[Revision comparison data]

- - - - -

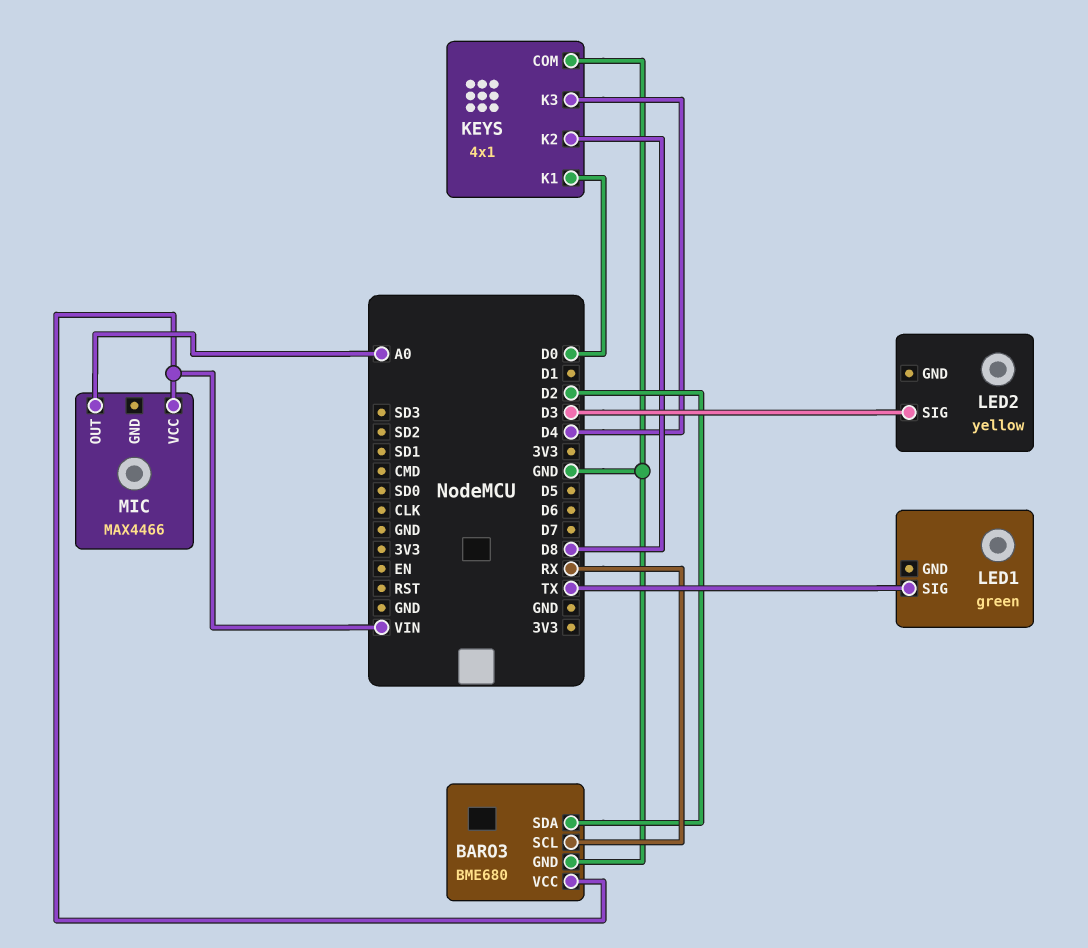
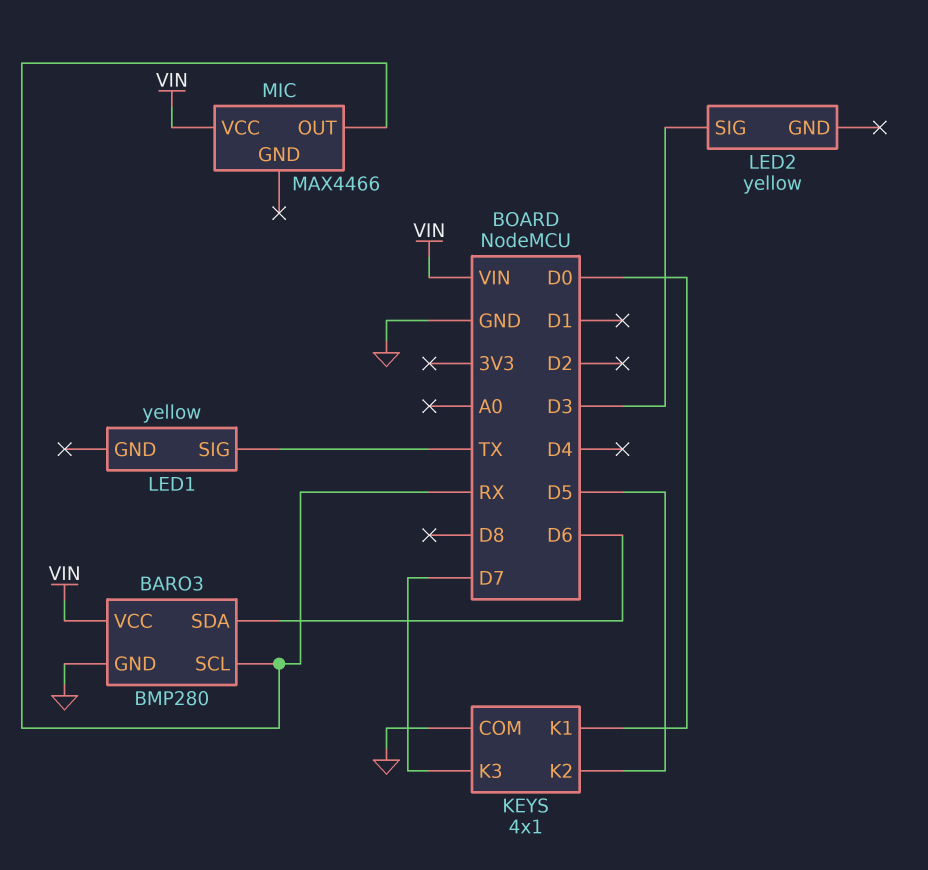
BARO3: BME680 -> BMP280
BARO3 pin SDA: D2 -> D6
KEYS pin K2: D8 -> D5
KEYS pin K3: D4 -> D7
LED1: green -> yellow
MIC pin OUT: A0 -> RX

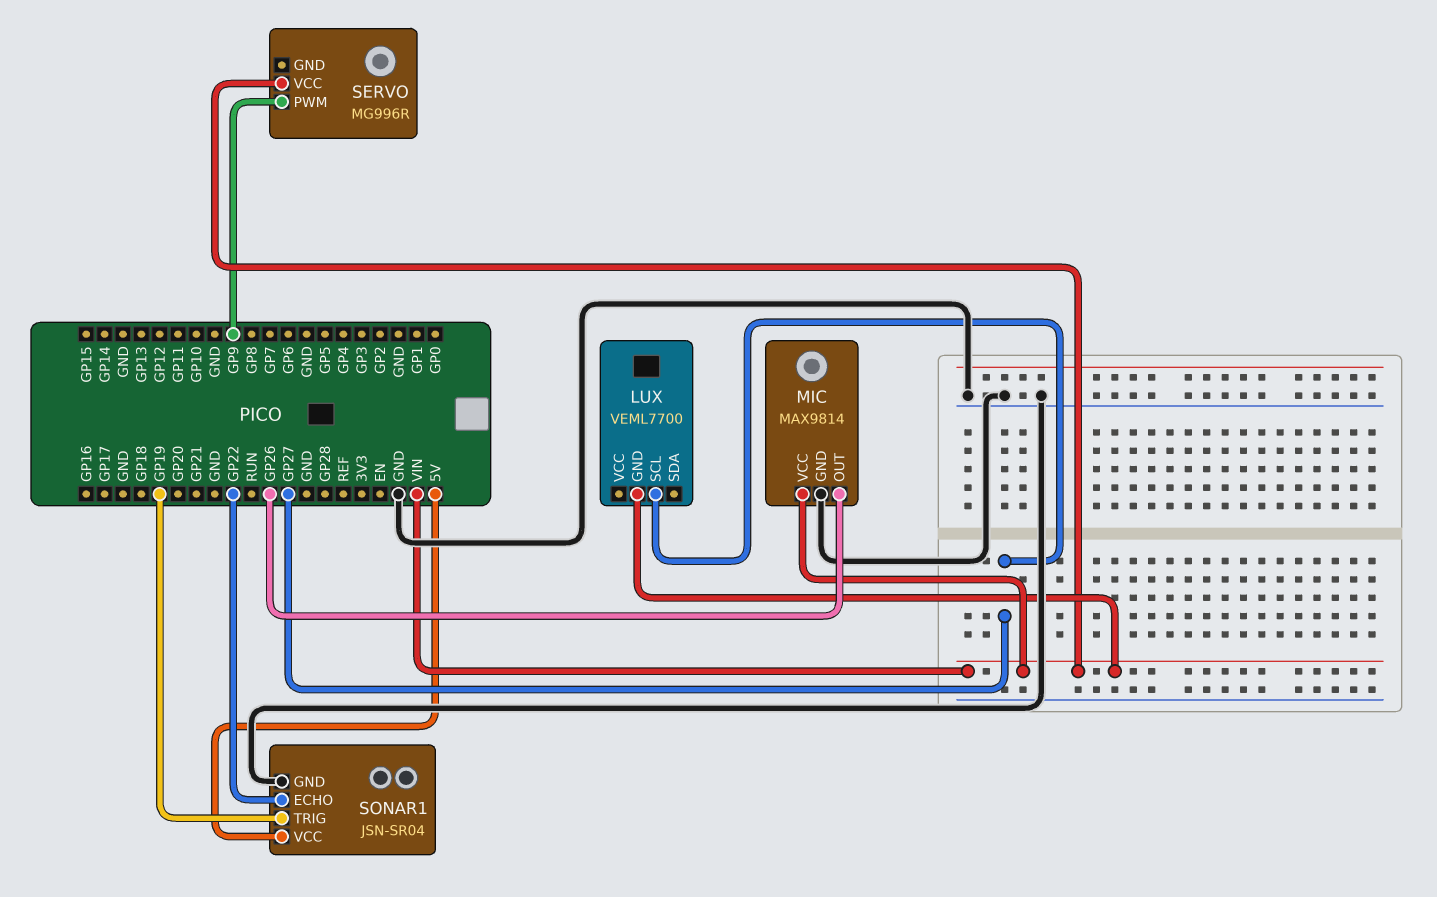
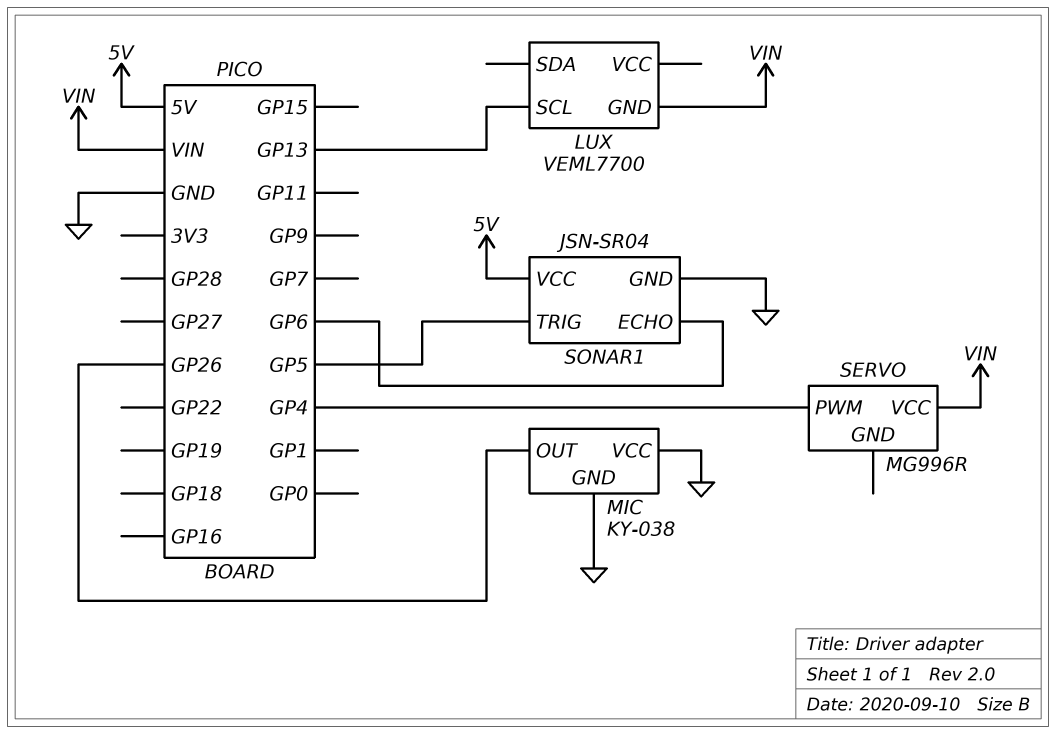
LUX pin SCL: GP27 -> GP13
MIC: MAX9814 -> KY-038
MIC pin VCC: VIN -> GND
SERVO pin PWM: GP9 -> GP4
SONAR1 pin ECHO: GP22 -> GP6
SONAR1 pin TRIG: GP19 -> GP5

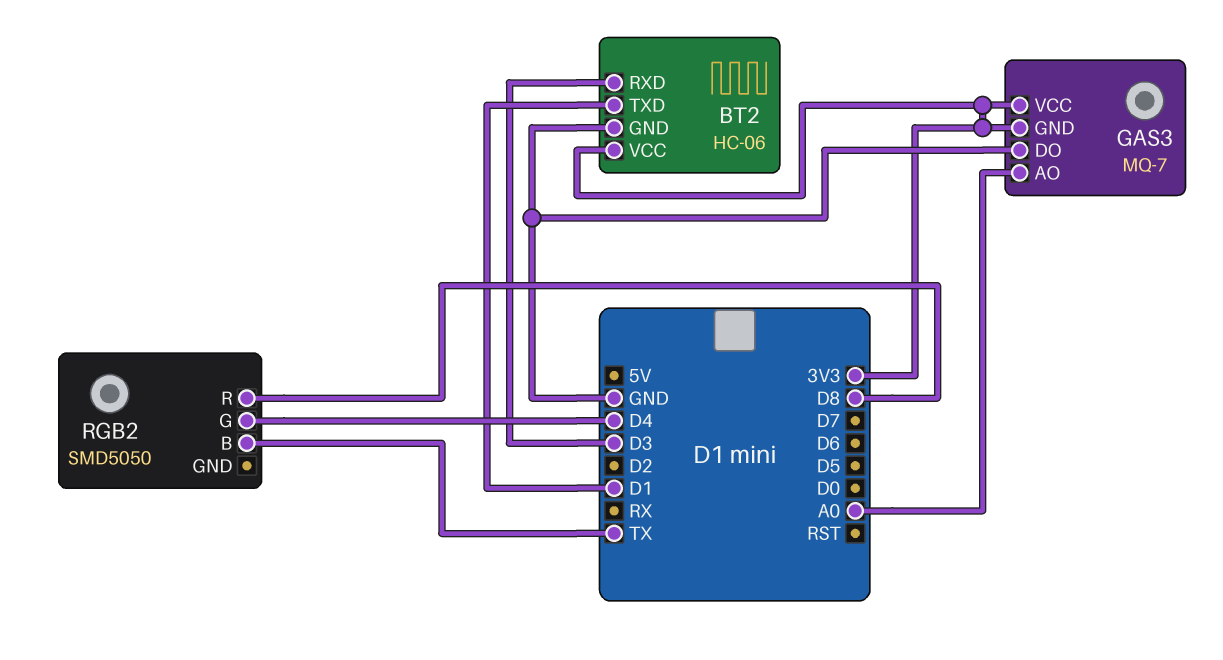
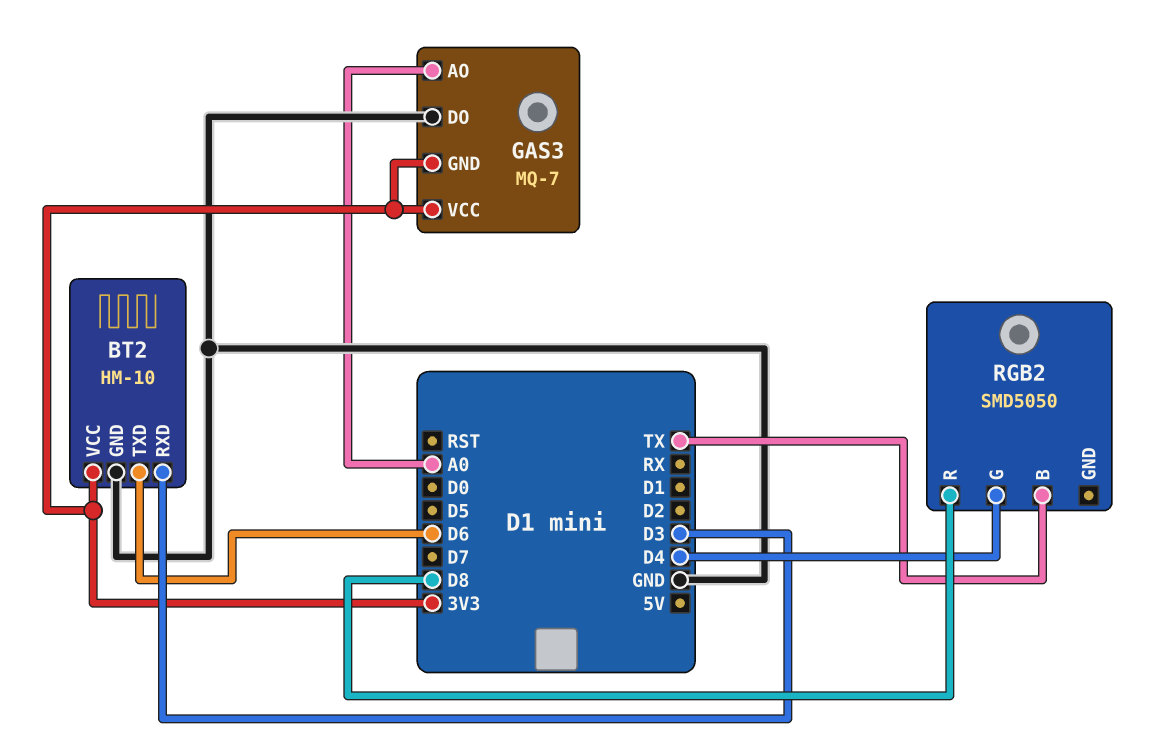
BT2: HC-06 -> HM-10
BT2 pin TXD: D1 -> D6

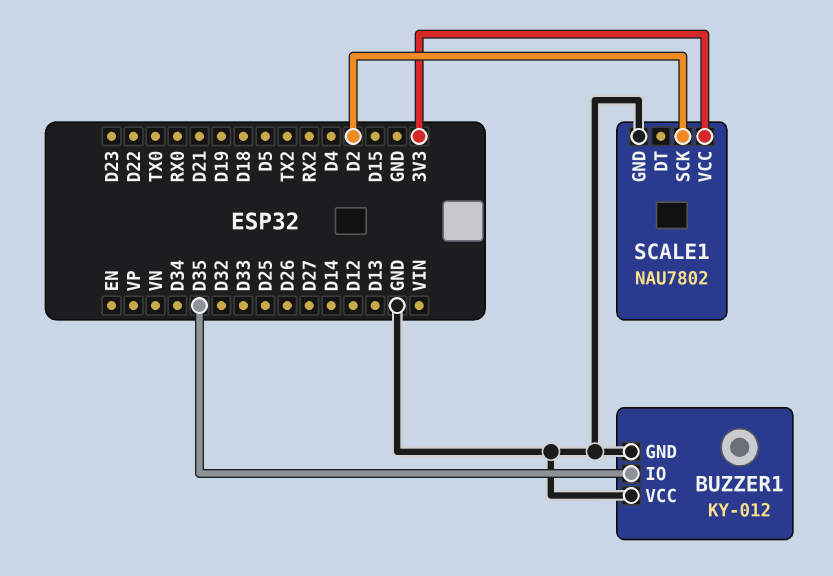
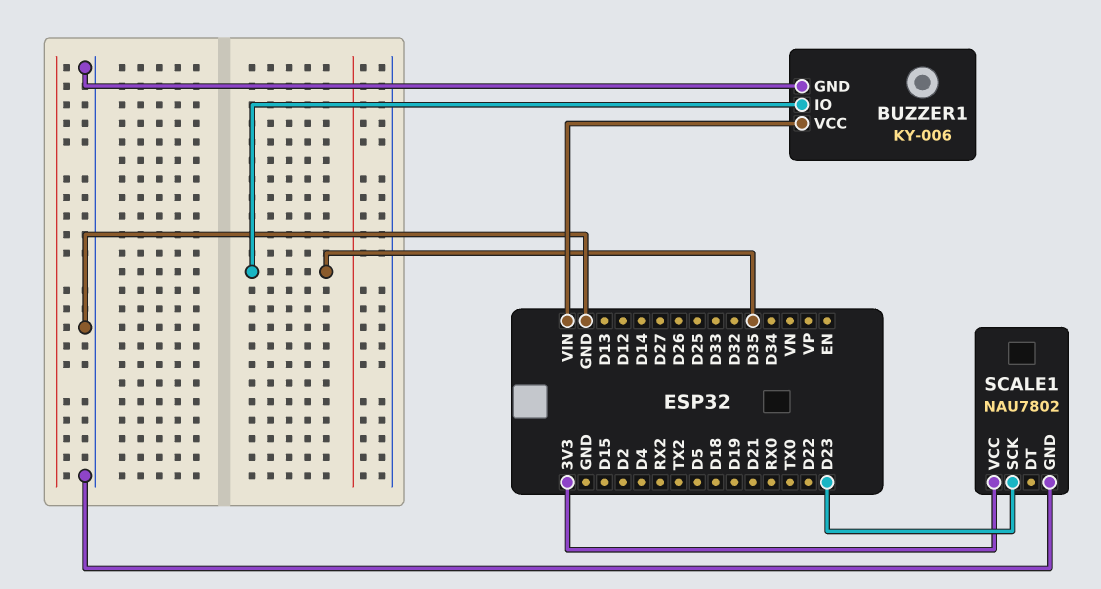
BUZZER1: KY-012 -> KY-006
BUZZER1 pin VCC: GND -> VIN
SCALE1 pin SCK: D2 -> D23

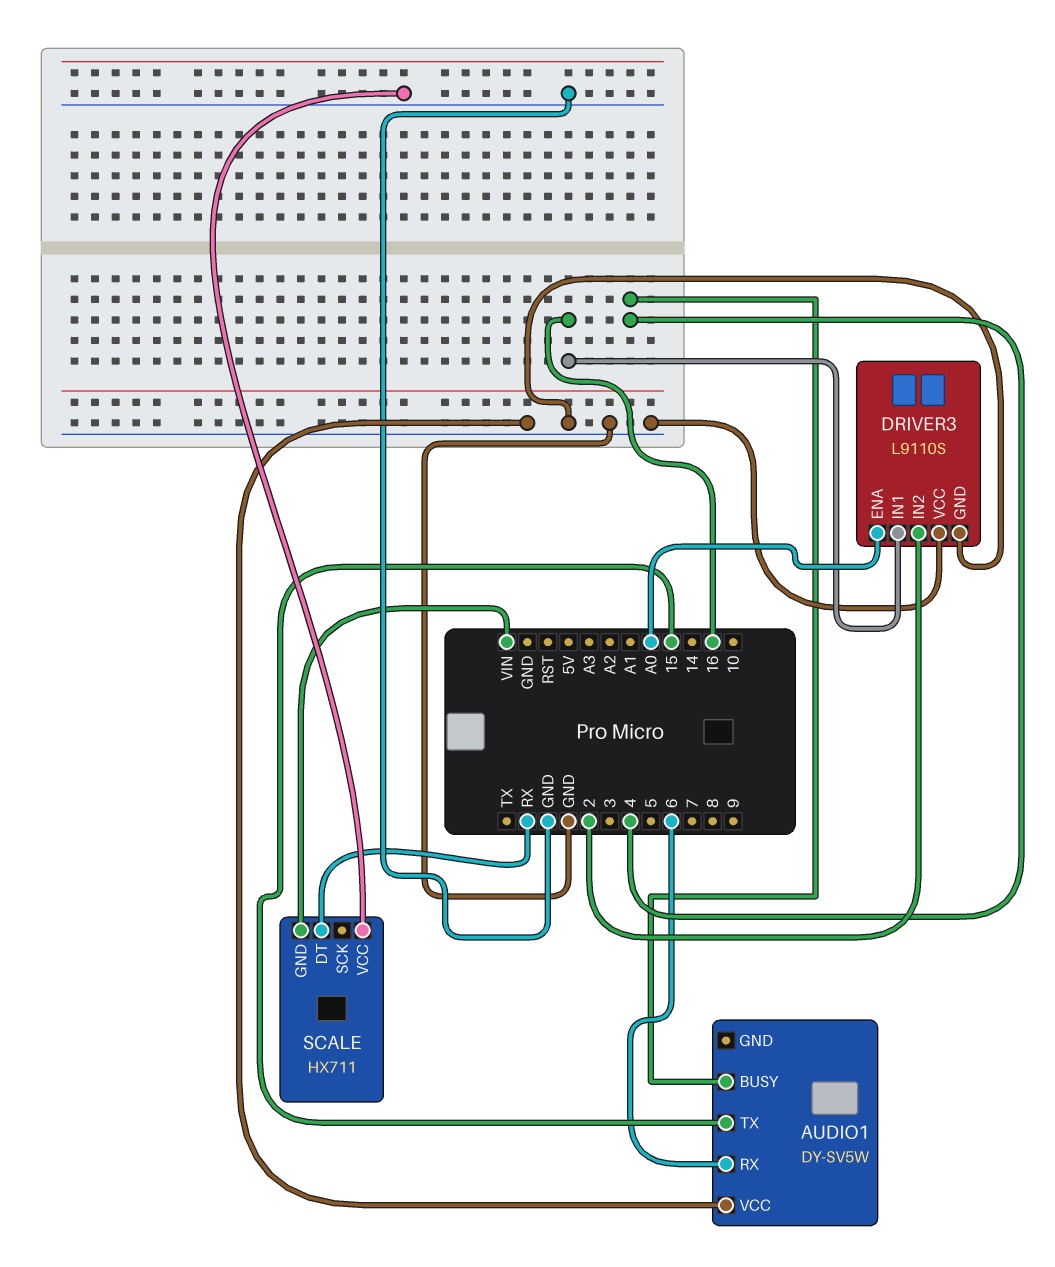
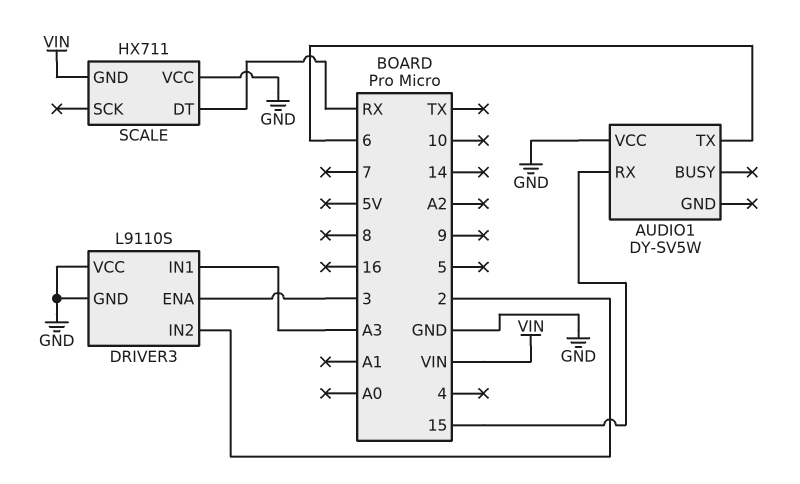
AUDIO1 pin BUSY: 4 -> none
AUDIO1 pin RX: 6 -> 15
AUDIO1 pin TX: 15 -> 6
DRIVER3 pin ENA: A0 -> 3
DRIVER3 pin IN1: 16 -> A3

- - - - -

**EXERCISE DESCRIPTION**
Repeat every entry above exactly as written and omit any pictures it holds.

**TASK SOLUTION**
BARO3: BME680 -> BMP280
BARO3 pin SDA: D2 -> D6
KEYS pin K2: D8 -> D5
KEYS pin K3: D4 -> D7
LED1: green -> yellow
MIC pin OUT: A0 -> RX

LUX pin SCL: GP27 -> GP13
MIC: MAX9814 -> KY-038
MIC pin VCC: VIN -> GND
SERVO pin PWM: GP9 -> GP4
SONAR1 pin ECHO: GP22 -> GP6
SONAR1 pin TRIG: GP19 -> GP5

BT2: HC-06 -> HM-10
BT2 pin TXD: D1 -> D6

BUZZER1: KY-012 -> KY-006
BUZZER1 pin VCC: GND -> VIN
SCALE1 pin SCK: D2 -> D23

AUDIO1 pin BUSY: 4 -> none
AUDIO1 pin RX: 6 -> 15
AUDIO1 pin TX: 15 -> 6
DRIVER3 pin ENA: A0 -> 3
DRIVER3 pin IN1: 16 -> A3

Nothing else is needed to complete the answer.